## Aim of the task
Transcribe the data that follows without changing a word, and omit the pictures.

[Revision tracking records]
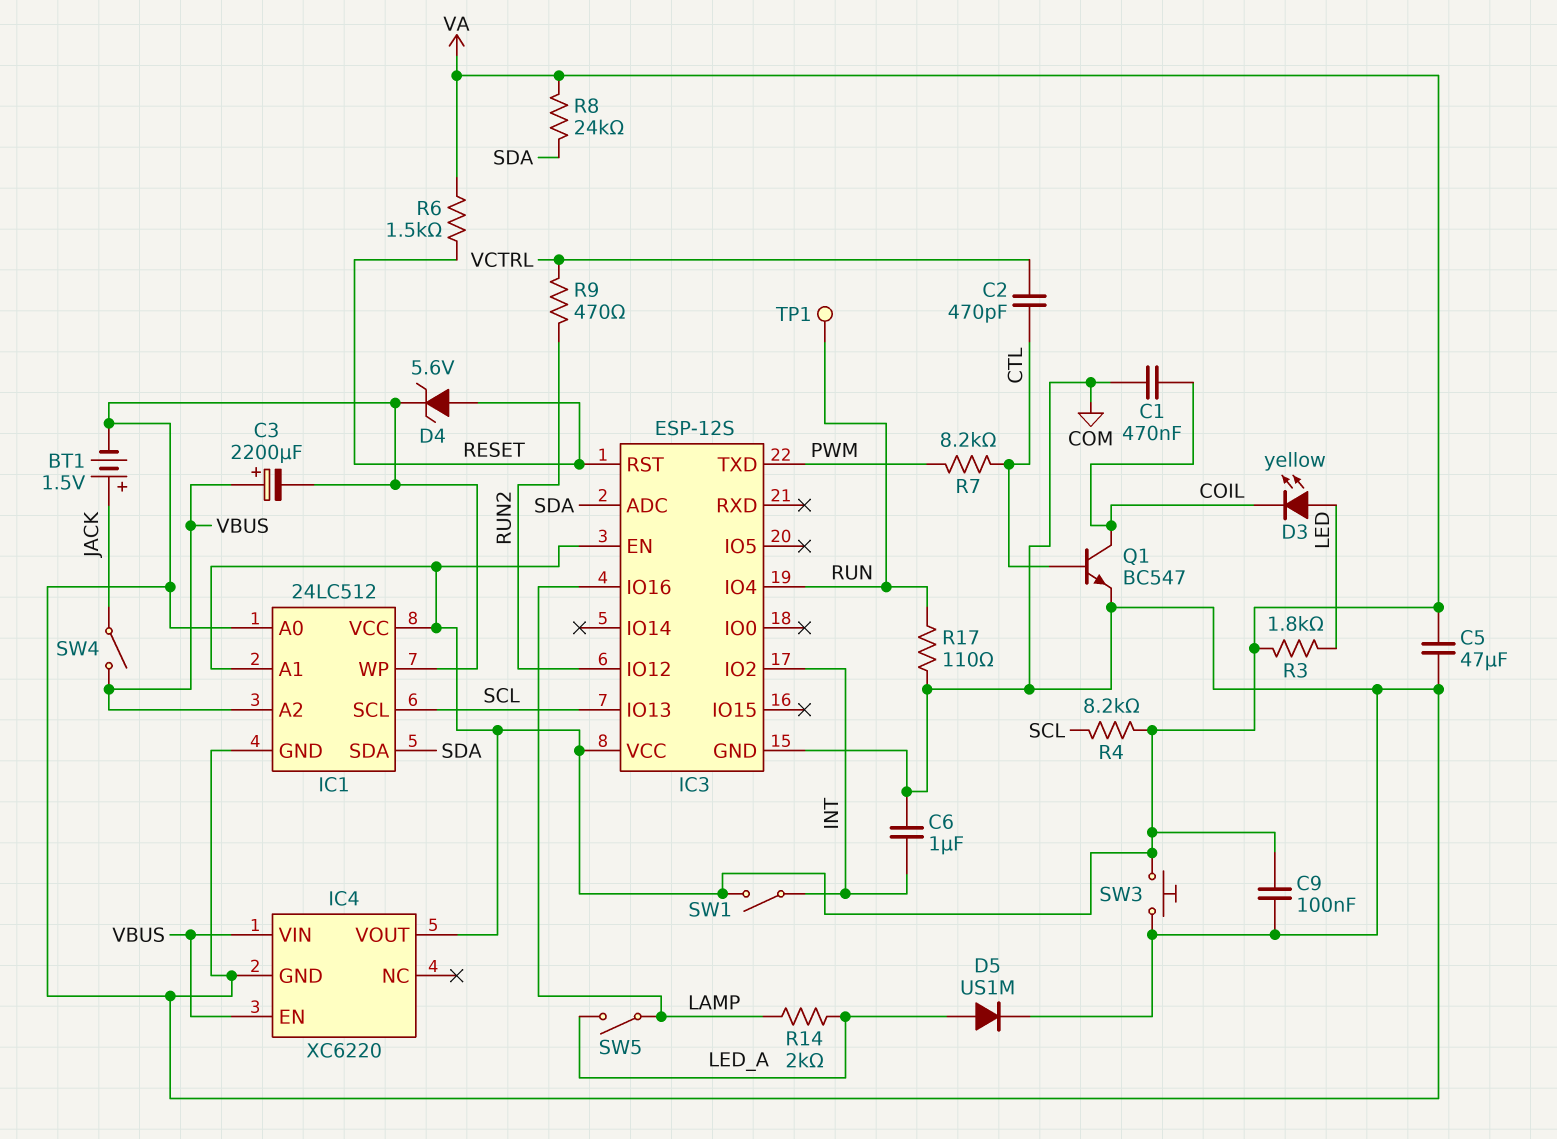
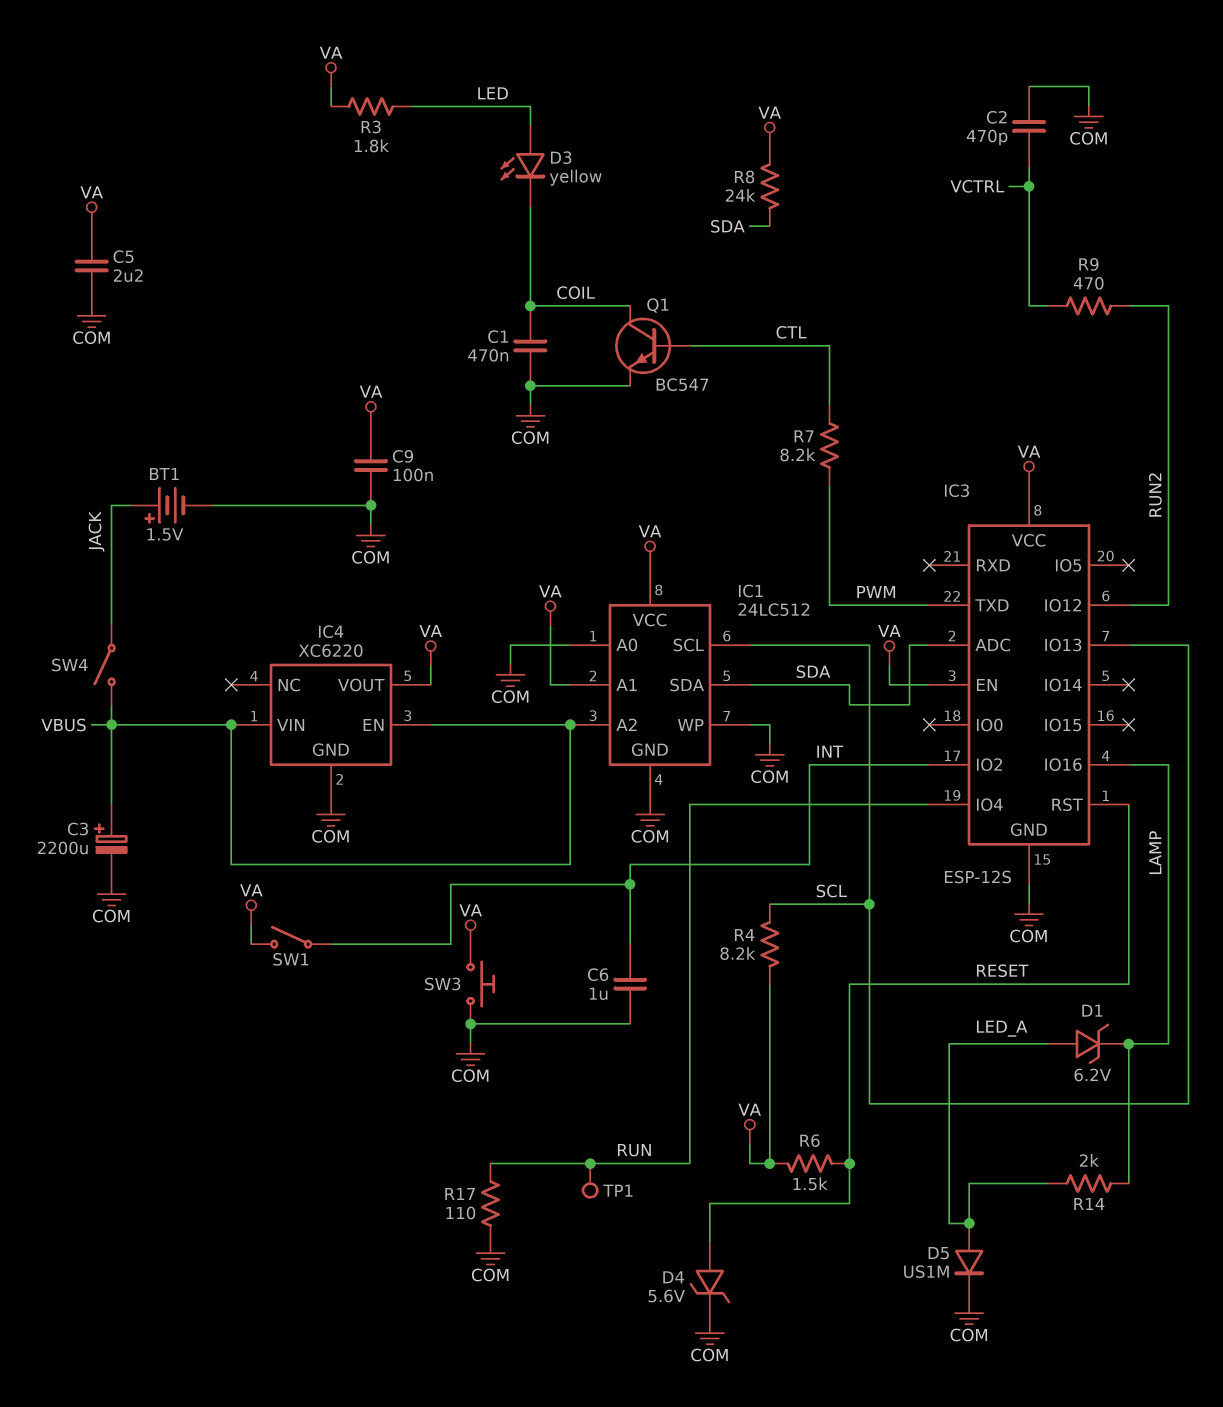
C2: 470pF (CTL, VCTRL) -> 470pF (COM, VCTRL)
C5: 47uF (COM, VA) -> 2.2uF (COM, VA)
D1: none -> zener 6.2V (A LED_A, K LAMP)
SW5: switch (LAMP, LED_A) -> none

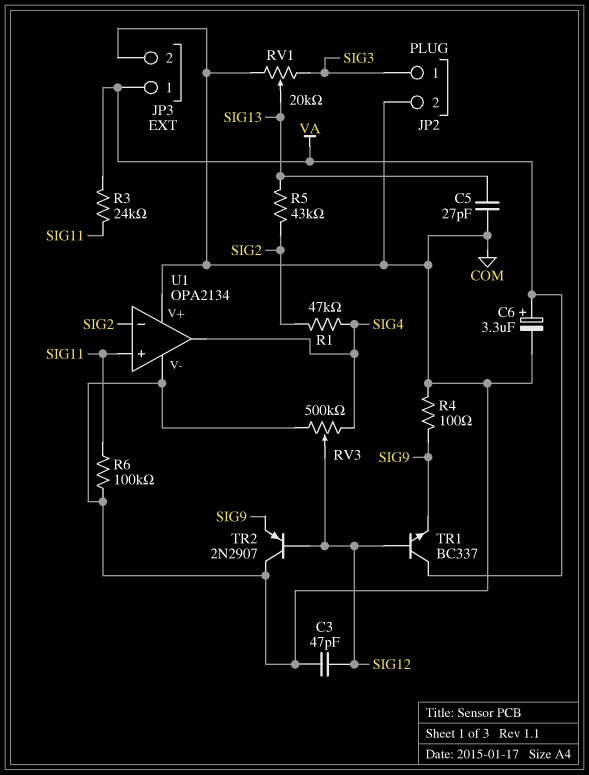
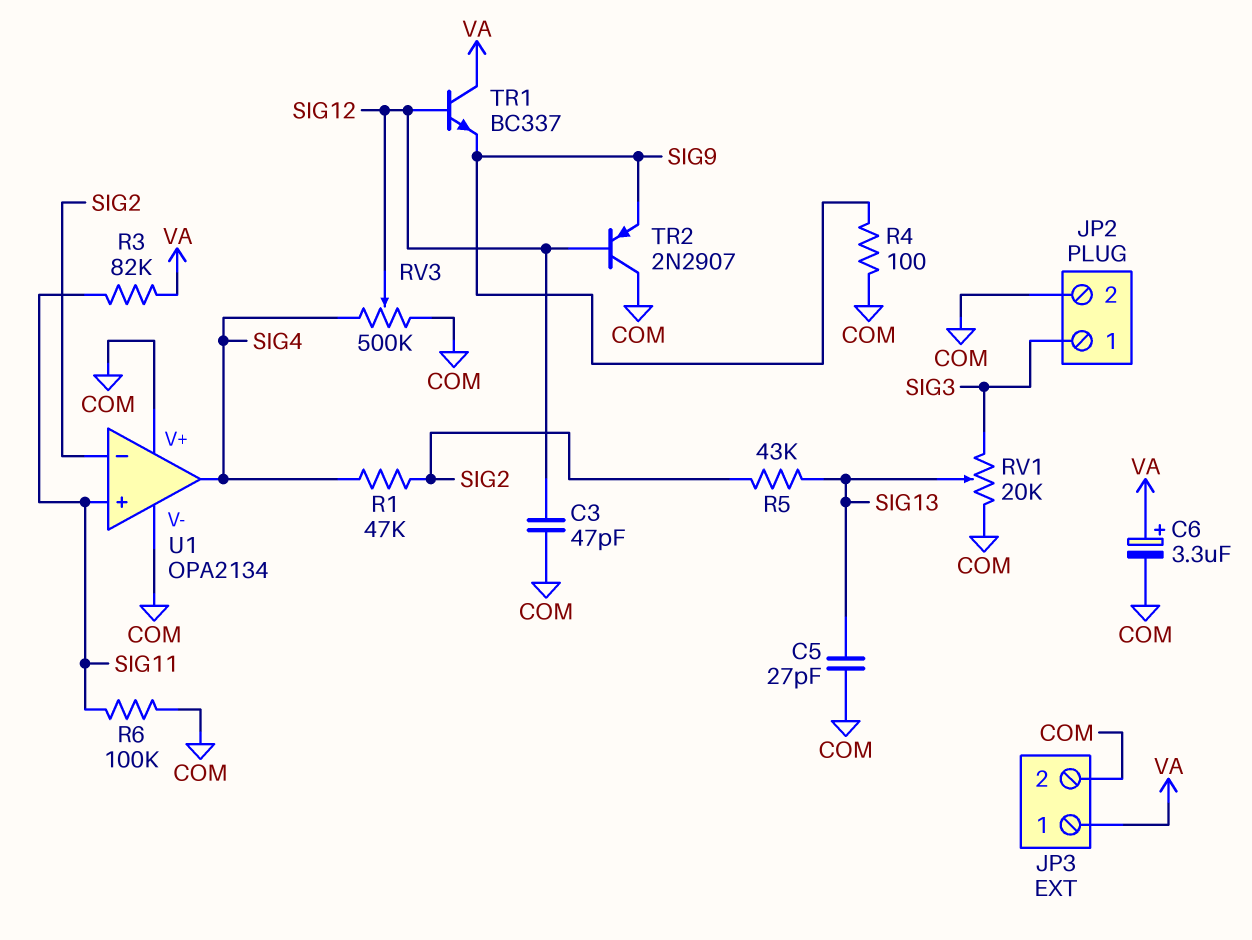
R3: 24k (SIG11, VA) -> 82k (SIG11, VA)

## Answer for this exercise
C2: 470pF (CTL, VCTRL) -> 470pF (COM, VCTRL)
C5: 47uF (COM, VA) -> 2.2uF (COM, VA)
D1: none -> zener 6.2V (A LED_A, K LAMP)
SW5: switch (LAMP, LED_A) -> none

R3: 24k (SIG11, VA) -> 82k (SIG11, VA)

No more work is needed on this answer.